The response should hold each line from the entries below where "none" is found.

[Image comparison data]
══════

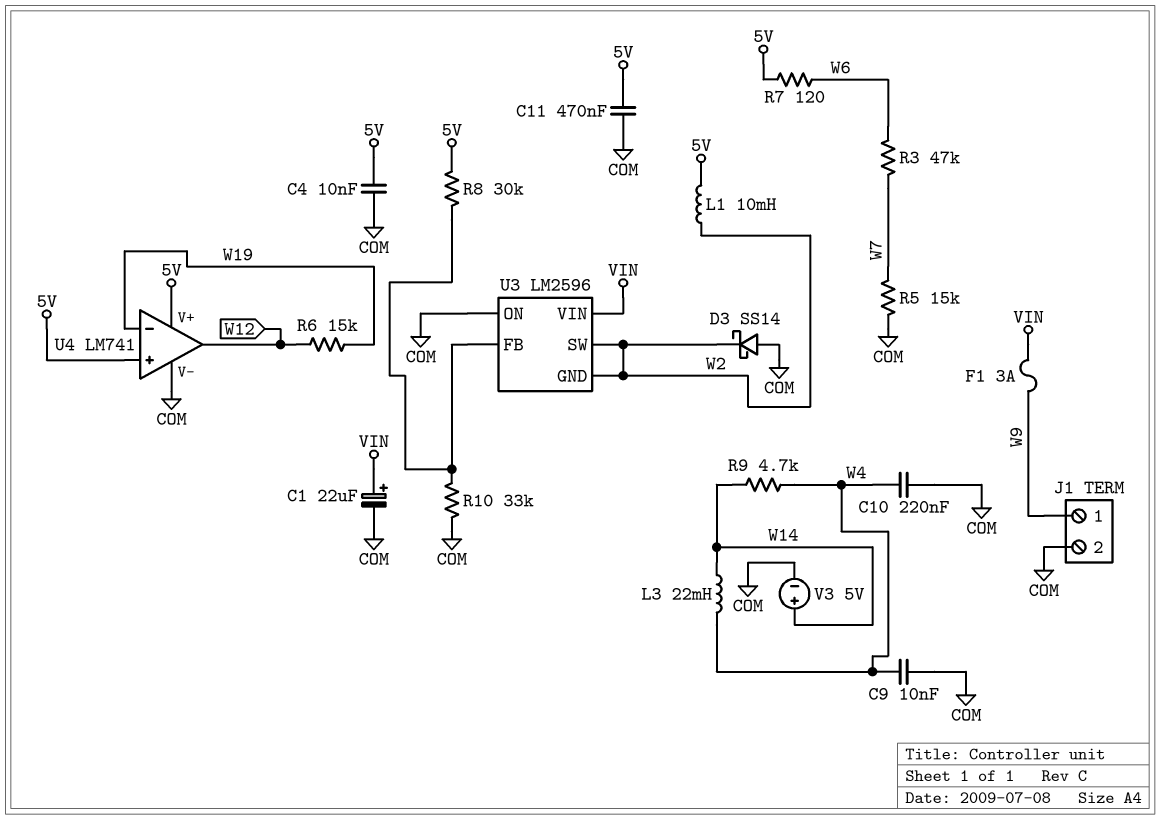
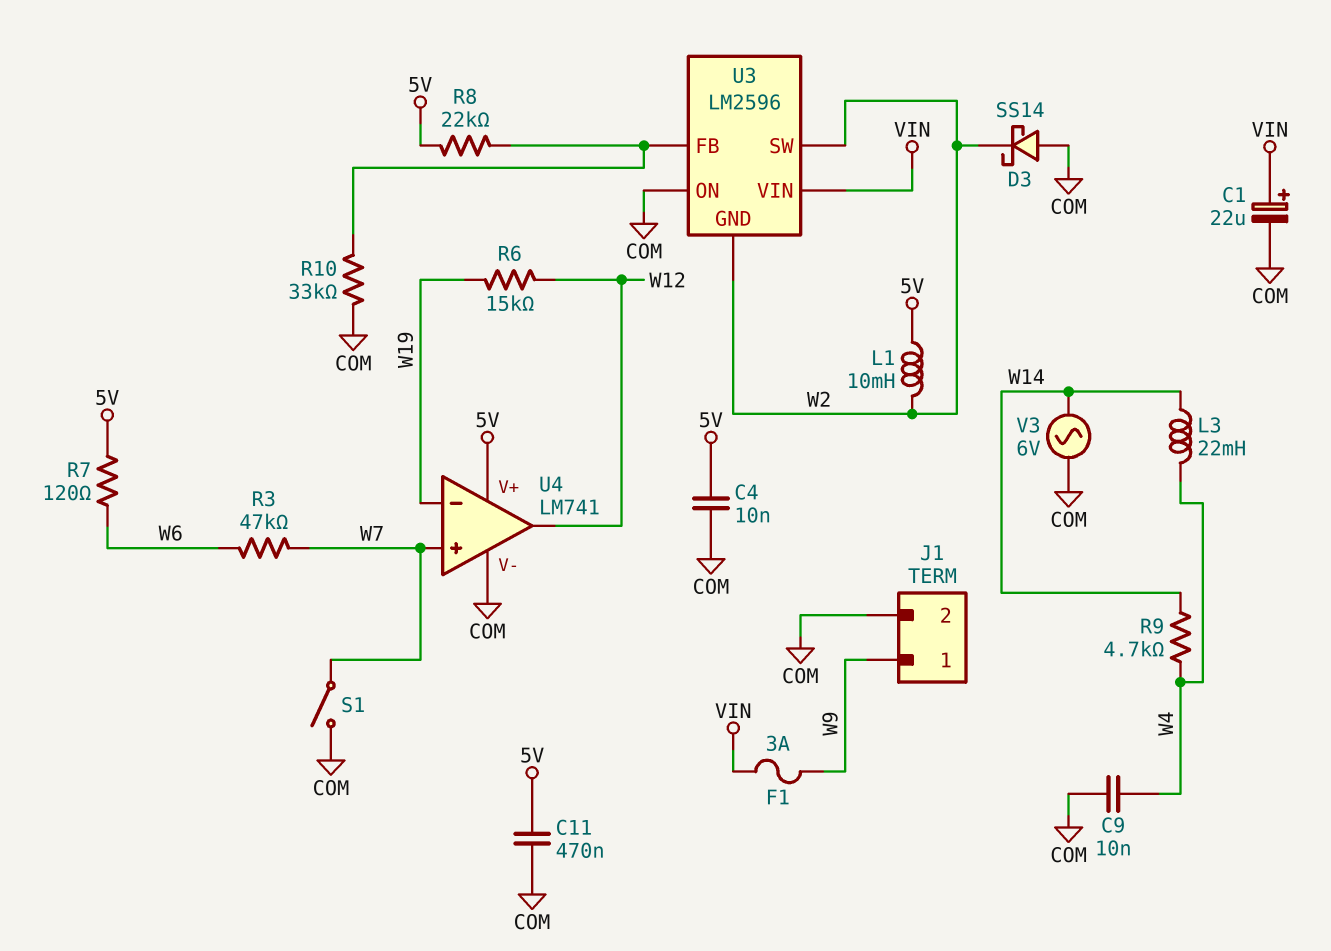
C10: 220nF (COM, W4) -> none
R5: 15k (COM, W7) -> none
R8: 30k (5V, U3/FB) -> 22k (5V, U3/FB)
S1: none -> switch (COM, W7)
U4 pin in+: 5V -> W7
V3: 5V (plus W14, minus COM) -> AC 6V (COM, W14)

══════

• Response to the task:
C10: 220nF (COM, W4) -> none
R5: 15k (COM, W7) -> none
S1: none -> switch (COM, W7)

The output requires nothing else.